### Job
Rewrite all of these records with "center point" renamed to "central point" and every other part left unchanged.

### Extracted data
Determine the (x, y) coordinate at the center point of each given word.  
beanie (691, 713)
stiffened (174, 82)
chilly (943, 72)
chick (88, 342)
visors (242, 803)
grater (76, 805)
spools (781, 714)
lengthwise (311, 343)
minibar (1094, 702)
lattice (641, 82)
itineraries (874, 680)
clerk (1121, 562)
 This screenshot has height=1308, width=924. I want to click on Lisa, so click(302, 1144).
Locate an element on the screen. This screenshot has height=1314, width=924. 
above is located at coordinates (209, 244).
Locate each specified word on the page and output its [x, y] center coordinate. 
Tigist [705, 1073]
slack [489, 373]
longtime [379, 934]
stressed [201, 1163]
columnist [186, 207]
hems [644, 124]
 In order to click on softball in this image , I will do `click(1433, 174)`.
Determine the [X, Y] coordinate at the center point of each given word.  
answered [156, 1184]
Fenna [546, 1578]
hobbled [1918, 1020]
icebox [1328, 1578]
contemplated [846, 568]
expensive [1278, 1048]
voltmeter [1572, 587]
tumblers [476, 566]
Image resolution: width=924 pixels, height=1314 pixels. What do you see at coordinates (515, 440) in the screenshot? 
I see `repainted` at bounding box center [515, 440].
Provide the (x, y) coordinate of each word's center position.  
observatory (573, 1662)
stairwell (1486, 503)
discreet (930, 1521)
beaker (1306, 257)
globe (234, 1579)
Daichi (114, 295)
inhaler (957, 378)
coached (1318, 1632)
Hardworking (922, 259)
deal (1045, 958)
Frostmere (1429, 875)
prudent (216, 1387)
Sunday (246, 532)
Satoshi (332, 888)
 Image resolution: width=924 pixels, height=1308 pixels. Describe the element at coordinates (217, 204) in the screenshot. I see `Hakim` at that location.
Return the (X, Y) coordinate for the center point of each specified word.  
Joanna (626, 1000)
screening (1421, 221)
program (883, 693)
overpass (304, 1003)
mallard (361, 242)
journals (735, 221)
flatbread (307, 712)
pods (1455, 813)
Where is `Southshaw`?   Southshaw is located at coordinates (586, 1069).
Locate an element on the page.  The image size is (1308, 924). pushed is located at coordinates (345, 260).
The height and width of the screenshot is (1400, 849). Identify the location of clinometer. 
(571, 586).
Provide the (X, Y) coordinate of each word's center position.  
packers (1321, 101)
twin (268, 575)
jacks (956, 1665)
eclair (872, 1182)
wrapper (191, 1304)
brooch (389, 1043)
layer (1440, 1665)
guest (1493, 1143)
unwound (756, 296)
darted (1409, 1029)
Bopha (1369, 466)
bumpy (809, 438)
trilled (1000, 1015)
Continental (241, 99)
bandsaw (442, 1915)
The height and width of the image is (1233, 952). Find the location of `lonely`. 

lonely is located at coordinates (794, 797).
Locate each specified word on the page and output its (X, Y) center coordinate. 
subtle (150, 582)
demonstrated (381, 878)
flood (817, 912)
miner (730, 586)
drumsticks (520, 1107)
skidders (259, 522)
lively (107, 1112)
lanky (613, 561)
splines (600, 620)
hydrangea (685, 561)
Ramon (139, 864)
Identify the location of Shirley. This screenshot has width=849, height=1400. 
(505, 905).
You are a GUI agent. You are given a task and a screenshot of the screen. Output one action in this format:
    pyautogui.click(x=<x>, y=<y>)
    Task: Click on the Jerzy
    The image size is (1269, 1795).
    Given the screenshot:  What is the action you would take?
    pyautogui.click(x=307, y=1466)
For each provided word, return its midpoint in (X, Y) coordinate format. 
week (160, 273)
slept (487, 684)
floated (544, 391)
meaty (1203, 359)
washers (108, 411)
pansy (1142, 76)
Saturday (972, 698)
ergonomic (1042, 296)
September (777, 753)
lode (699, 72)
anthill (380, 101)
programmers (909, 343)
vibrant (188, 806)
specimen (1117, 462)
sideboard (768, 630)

### Solution for this exercise
Determine the (x, y) coordinate at the central point of each given word.  
beanie (691, 713)
stiffened (174, 82)
chilly (943, 72)
chick (88, 342)
visors (242, 803)
grater (76, 805)
spools (781, 714)
lengthwise (311, 343)
minibar (1094, 702)
lattice (641, 82)
itineraries (874, 680)
clerk (1121, 562)
 This screenshot has height=1308, width=924. I want to click on Lisa, so click(302, 1144).
Locate an element on the screen. This screenshot has height=1314, width=924. 
above is located at coordinates (209, 244).
Locate each specified word on the page and output its [x, y] center coordinate. 
Tigist [705, 1073]
slack [489, 373]
longtime [379, 934]
stressed [201, 1163]
columnist [186, 207]
hems [644, 124]
 In order to click on softball in this image , I will do `click(1433, 174)`.
Determine the [X, Y] coordinate at the central point of each given word.  
answered [156, 1184]
Fenna [546, 1578]
hobbled [1918, 1020]
icebox [1328, 1578]
contemplated [846, 568]
expensive [1278, 1048]
voltmeter [1572, 587]
tumblers [476, 566]
Image resolution: width=924 pixels, height=1314 pixels. What do you see at coordinates (515, 440) in the screenshot? 
I see `repainted` at bounding box center [515, 440].
Provide the (x, y) coordinate of each word's center position.  
observatory (573, 1662)
stairwell (1486, 503)
discreet (930, 1521)
beaker (1306, 257)
globe (234, 1579)
Daichi (114, 295)
inhaler (957, 378)
coached (1318, 1632)
Hardworking (922, 259)
deal (1045, 958)
Frostmere (1429, 875)
prudent (216, 1387)
Sunday (246, 532)
Satoshi (332, 888)
 Image resolution: width=924 pixels, height=1308 pixels. Describe the element at coordinates (217, 204) in the screenshot. I see `Hakim` at that location.
Return the (X, Y) coordinate for the central point of each specified word.  
Joanna (626, 1000)
screening (1421, 221)
program (883, 693)
overpass (304, 1003)
mallard (361, 242)
journals (735, 221)
flatbread (307, 712)
pods (1455, 813)
Where is `Southshaw`?   Southshaw is located at coordinates (586, 1069).
Locate an element on the page.  The image size is (1308, 924). pushed is located at coordinates (345, 260).
The height and width of the screenshot is (1400, 849). Identify the location of clinometer. 
(571, 586).
Provide the (X, Y) coordinate of each word's center position.  
packers (1321, 101)
twin (268, 575)
jacks (956, 1665)
eclair (872, 1182)
wrapper (191, 1304)
brooch (389, 1043)
layer (1440, 1665)
guest (1493, 1143)
unwound (756, 296)
darted (1409, 1029)
Bopha (1369, 466)
bumpy (809, 438)
trilled (1000, 1015)
Continental (241, 99)
bandsaw (442, 1915)
The height and width of the image is (1233, 952). Find the location of `lonely`. 

lonely is located at coordinates (794, 797).
Locate each specified word on the page and output its (X, Y) center coordinate. 
subtle (150, 582)
demonstrated (381, 878)
flood (817, 912)
miner (730, 586)
drumsticks (520, 1107)
skidders (259, 522)
lively (107, 1112)
lanky (613, 561)
splines (600, 620)
hydrangea (685, 561)
Ramon (139, 864)
Identify the location of Shirley. This screenshot has width=849, height=1400. 
(505, 905).
You are a GUI agent. You are given a task and a screenshot of the screen. Output one action in this format:
    pyautogui.click(x=<x>, y=<y>)
    Task: Click on the Jerzy
    The image size is (1269, 1795).
    Given the screenshot:  What is the action you would take?
    pyautogui.click(x=307, y=1466)
For each provided word, return its midpoint in (X, Y) coordinate format. 
week (160, 273)
slept (487, 684)
floated (544, 391)
meaty (1203, 359)
washers (108, 411)
pansy (1142, 76)
Saturday (972, 698)
ergonomic (1042, 296)
September (777, 753)
lode (699, 72)
anthill (380, 101)
programmers (909, 343)
vibrant (188, 806)
specimen (1117, 462)
sideboard (768, 630)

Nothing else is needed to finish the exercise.